**DIRECTIONS**
Would you restate the entries below exactly, keeping every line?

───── INPUT DATA ─────

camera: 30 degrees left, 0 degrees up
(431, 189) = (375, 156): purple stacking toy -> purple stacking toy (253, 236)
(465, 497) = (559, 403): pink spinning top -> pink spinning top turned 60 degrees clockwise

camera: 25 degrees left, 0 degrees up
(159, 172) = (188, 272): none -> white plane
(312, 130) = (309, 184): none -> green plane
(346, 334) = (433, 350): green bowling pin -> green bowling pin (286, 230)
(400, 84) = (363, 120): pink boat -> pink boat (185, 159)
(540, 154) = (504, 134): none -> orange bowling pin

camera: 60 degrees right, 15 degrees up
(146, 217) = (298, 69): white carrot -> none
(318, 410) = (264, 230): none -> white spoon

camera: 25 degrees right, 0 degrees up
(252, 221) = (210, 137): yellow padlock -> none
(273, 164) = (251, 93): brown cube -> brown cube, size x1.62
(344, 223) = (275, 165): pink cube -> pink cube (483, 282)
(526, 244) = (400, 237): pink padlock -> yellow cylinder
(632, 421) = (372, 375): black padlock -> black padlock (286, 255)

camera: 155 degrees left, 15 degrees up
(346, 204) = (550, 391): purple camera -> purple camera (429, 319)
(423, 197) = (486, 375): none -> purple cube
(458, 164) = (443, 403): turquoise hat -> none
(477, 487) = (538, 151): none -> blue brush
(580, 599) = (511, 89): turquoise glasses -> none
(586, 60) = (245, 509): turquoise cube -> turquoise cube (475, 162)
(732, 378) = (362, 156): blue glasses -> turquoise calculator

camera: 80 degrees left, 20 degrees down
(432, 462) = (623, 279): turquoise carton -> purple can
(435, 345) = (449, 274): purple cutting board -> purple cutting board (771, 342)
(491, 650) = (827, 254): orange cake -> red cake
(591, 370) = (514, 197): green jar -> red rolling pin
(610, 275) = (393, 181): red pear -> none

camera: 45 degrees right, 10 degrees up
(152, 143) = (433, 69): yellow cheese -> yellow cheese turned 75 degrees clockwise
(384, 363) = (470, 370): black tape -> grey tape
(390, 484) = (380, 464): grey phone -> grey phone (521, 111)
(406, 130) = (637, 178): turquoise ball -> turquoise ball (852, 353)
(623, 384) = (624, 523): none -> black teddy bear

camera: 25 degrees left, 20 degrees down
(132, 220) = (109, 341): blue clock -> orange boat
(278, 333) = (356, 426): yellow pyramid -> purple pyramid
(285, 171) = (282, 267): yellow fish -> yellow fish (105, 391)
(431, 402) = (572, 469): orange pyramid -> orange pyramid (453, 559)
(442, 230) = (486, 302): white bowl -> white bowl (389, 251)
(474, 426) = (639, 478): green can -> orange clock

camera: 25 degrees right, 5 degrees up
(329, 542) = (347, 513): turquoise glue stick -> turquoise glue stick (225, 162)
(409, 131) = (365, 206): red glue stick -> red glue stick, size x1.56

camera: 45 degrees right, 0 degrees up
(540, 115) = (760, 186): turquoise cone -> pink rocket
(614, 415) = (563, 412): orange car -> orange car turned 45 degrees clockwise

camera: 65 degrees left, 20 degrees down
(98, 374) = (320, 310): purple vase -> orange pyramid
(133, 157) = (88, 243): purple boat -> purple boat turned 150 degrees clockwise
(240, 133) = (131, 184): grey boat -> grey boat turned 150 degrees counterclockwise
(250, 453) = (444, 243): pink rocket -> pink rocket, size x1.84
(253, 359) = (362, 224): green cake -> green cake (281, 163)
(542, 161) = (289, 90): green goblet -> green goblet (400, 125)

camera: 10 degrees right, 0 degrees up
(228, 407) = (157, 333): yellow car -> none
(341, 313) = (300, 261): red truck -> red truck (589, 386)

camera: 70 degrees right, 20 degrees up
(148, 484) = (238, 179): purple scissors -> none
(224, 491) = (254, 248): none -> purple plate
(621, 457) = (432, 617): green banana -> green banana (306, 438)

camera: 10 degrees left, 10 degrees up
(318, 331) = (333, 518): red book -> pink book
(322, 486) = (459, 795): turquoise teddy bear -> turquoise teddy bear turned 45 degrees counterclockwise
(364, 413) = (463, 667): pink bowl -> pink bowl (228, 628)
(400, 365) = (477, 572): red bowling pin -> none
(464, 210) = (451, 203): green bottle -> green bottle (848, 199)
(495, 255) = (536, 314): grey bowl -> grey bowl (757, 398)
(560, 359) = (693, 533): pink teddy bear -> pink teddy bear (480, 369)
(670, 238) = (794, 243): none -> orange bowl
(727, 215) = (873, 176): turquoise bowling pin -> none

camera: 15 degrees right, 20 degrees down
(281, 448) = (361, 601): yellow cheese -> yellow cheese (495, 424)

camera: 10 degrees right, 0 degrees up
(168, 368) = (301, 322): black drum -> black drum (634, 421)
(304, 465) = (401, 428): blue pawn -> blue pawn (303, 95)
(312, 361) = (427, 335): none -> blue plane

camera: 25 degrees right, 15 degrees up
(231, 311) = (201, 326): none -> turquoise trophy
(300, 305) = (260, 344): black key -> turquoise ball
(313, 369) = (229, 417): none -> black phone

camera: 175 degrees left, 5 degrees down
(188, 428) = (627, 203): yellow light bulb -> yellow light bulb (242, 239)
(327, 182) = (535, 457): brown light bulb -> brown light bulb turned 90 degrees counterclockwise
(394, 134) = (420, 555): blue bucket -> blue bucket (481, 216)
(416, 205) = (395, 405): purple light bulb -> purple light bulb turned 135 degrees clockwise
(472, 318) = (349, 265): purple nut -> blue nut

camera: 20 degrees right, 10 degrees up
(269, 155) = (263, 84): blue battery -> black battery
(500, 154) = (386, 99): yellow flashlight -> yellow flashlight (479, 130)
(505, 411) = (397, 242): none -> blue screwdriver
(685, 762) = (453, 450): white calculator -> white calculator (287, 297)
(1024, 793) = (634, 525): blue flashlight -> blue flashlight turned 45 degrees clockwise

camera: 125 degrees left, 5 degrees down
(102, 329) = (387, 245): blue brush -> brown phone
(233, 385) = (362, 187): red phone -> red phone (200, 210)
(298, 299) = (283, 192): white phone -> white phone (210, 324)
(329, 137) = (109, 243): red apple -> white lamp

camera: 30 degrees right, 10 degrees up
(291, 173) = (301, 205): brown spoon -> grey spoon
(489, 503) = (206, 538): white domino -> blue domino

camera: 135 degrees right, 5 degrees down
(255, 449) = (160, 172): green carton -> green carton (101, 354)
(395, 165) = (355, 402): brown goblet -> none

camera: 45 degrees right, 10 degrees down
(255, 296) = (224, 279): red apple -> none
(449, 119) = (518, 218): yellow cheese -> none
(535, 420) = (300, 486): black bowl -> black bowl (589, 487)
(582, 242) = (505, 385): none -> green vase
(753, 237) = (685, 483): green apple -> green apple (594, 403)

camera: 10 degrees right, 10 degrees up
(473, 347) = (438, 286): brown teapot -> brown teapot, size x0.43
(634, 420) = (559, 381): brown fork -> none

─────

**RESULT BELOW**
camera: 30 degrees left, 0 degrees up
(431, 189) = (375, 156): purple stacking toy -> purple stacking toy (253, 236)
(465, 497) = (559, 403): pink spinning top -> pink spinning top turned 60 degrees clockwise

camera: 25 degrees left, 0 degrees up
(159, 172) = (188, 272): none -> white plane
(312, 130) = (309, 184): none -> green plane
(346, 334) = (433, 350): green bowling pin -> green bowling pin (286, 230)
(400, 84) = (363, 120): pink boat -> pink boat (185, 159)
(540, 154) = (504, 134): none -> orange bowling pin

camera: 60 degrees right, 15 degrees up
(146, 217) = (298, 69): white carrot -> none
(318, 410) = (264, 230): none -> white spoon

camera: 25 degrees right, 0 degrees up
(252, 221) = (210, 137): yellow padlock -> none
(273, 164) = (251, 93): brown cube -> brown cube, size x1.62
(344, 223) = (275, 165): pink cube -> pink cube (483, 282)
(526, 244) = (400, 237): pink padlock -> yellow cylinder
(632, 421) = (372, 375): black padlock -> black padlock (286, 255)

camera: 155 degrees left, 15 degrees up
(346, 204) = (550, 391): purple camera -> purple camera (429, 319)
(423, 197) = (486, 375): none -> purple cube
(458, 164) = (443, 403): turquoise hat -> none
(477, 487) = (538, 151): none -> blue brush
(580, 599) = (511, 89): turquoise glasses -> none
(586, 60) = (245, 509): turquoise cube -> turquoise cube (475, 162)
(732, 378) = (362, 156): blue glasses -> turquoise calculator

camera: 80 degrees left, 20 degrees down
(432, 462) = (623, 279): turquoise carton -> purple can
(435, 345) = (449, 274): purple cutting board -> purple cutting board (771, 342)
(491, 650) = (827, 254): orange cake -> red cake
(591, 370) = (514, 197): green jar -> red rolling pin
(610, 275) = (393, 181): red pear -> none

camera: 45 degrees right, 10 degrees up
(152, 143) = (433, 69): yellow cheese -> yellow cheese turned 75 degrees clockwise
(384, 363) = (470, 370): black tape -> grey tape
(390, 484) = (380, 464): grey phone -> grey phone (521, 111)
(406, 130) = (637, 178): turquoise ball -> turquoise ball (852, 353)
(623, 384) = (624, 523): none -> black teddy bear

camera: 25 degrees left, 20 degrees down
(132, 220) = (109, 341): blue clock -> orange boat
(278, 333) = (356, 426): yellow pyramid -> purple pyramid
(285, 171) = (282, 267): yellow fish -> yellow fish (105, 391)
(431, 402) = (572, 469): orange pyramid -> orange pyramid (453, 559)
(442, 230) = (486, 302): white bowl -> white bowl (389, 251)
(474, 426) = (639, 478): green can -> orange clock

camera: 25 degrees right, 5 degrees up
(329, 542) = (347, 513): turquoise glue stick -> turquoise glue stick (225, 162)
(409, 131) = (365, 206): red glue stick -> red glue stick, size x1.56

camera: 45 degrees right, 0 degrees up
(540, 115) = (760, 186): turquoise cone -> pink rocket
(614, 415) = (563, 412): orange car -> orange car turned 45 degrees clockwise

camera: 65 degrees left, 20 degrees down
(98, 374) = (320, 310): purple vase -> orange pyramid
(133, 157) = (88, 243): purple boat -> purple boat turned 150 degrees clockwise
(240, 133) = (131, 184): grey boat -> grey boat turned 150 degrees counterclockwise
(250, 453) = (444, 243): pink rocket -> pink rocket, size x1.84
(253, 359) = (362, 224): green cake -> green cake (281, 163)
(542, 161) = (289, 90): green goblet -> green goblet (400, 125)

camera: 10 degrees right, 0 degrees up
(228, 407) = (157, 333): yellow car -> none
(341, 313) = (300, 261): red truck -> red truck (589, 386)

camera: 70 degrees right, 20 degrees up
(148, 484) = (238, 179): purple scissors -> none
(224, 491) = (254, 248): none -> purple plate
(621, 457) = (432, 617): green banana -> green banana (306, 438)

camera: 10 degrees left, 10 degrees up
(318, 331) = (333, 518): red book -> pink book
(322, 486) = (459, 795): turquoise teddy bear -> turquoise teddy bear turned 45 degrees counterclockwise
(364, 413) = (463, 667): pink bowl -> pink bowl (228, 628)
(400, 365) = (477, 572): red bowling pin -> none
(464, 210) = (451, 203): green bottle -> green bottle (848, 199)
(495, 255) = (536, 314): grey bowl -> grey bowl (757, 398)
(560, 359) = (693, 533): pink teddy bear -> pink teddy bear (480, 369)
(670, 238) = (794, 243): none -> orange bowl
(727, 215) = (873, 176): turquoise bowling pin -> none

camera: 15 degrees right, 20 degrees down
(281, 448) = (361, 601): yellow cheese -> yellow cheese (495, 424)

camera: 10 degrees right, 0 degrees up
(168, 368) = (301, 322): black drum -> black drum (634, 421)
(304, 465) = (401, 428): blue pawn -> blue pawn (303, 95)
(312, 361) = (427, 335): none -> blue plane

camera: 25 degrees right, 15 degrees up
(231, 311) = (201, 326): none -> turquoise trophy
(300, 305) = (260, 344): black key -> turquoise ball
(313, 369) = (229, 417): none -> black phone

camera: 175 degrees left, 5 degrees down
(188, 428) = (627, 203): yellow light bulb -> yellow light bulb (242, 239)
(327, 182) = (535, 457): brown light bulb -> brown light bulb turned 90 degrees counterclockwise
(394, 134) = (420, 555): blue bucket -> blue bucket (481, 216)
(416, 205) = (395, 405): purple light bulb -> purple light bulb turned 135 degrees clockwise
(472, 318) = (349, 265): purple nut -> blue nut

camera: 20 degrees right, 10 degrees up
(269, 155) = (263, 84): blue battery -> black battery
(500, 154) = (386, 99): yellow flashlight -> yellow flashlight (479, 130)
(505, 411) = (397, 242): none -> blue screwdriver
(685, 762) = (453, 450): white calculator -> white calculator (287, 297)
(1024, 793) = (634, 525): blue flashlight -> blue flashlight turned 45 degrees clockwise

camera: 125 degrees left, 5 degrees down
(102, 329) = (387, 245): blue brush -> brown phone
(233, 385) = (362, 187): red phone -> red phone (200, 210)
(298, 299) = (283, 192): white phone -> white phone (210, 324)
(329, 137) = (109, 243): red apple -> white lamp

camera: 30 degrees right, 10 degrees up
(291, 173) = (301, 205): brown spoon -> grey spoon
(489, 503) = (206, 538): white domino -> blue domino

camera: 135 degrees right, 5 degrees down
(255, 449) = (160, 172): green carton -> green carton (101, 354)
(395, 165) = (355, 402): brown goblet -> none

camera: 45 degrees right, 10 degrees down
(255, 296) = (224, 279): red apple -> none
(449, 119) = (518, 218): yellow cheese -> none
(535, 420) = (300, 486): black bowl -> black bowl (589, 487)
(582, 242) = (505, 385): none -> green vase
(753, 237) = (685, 483): green apple -> green apple (594, 403)

camera: 10 degrees right, 10 degrees up
(473, 347) = (438, 286): brown teapot -> brown teapot, size x0.43
(634, 420) = (559, 381): brown fork -> none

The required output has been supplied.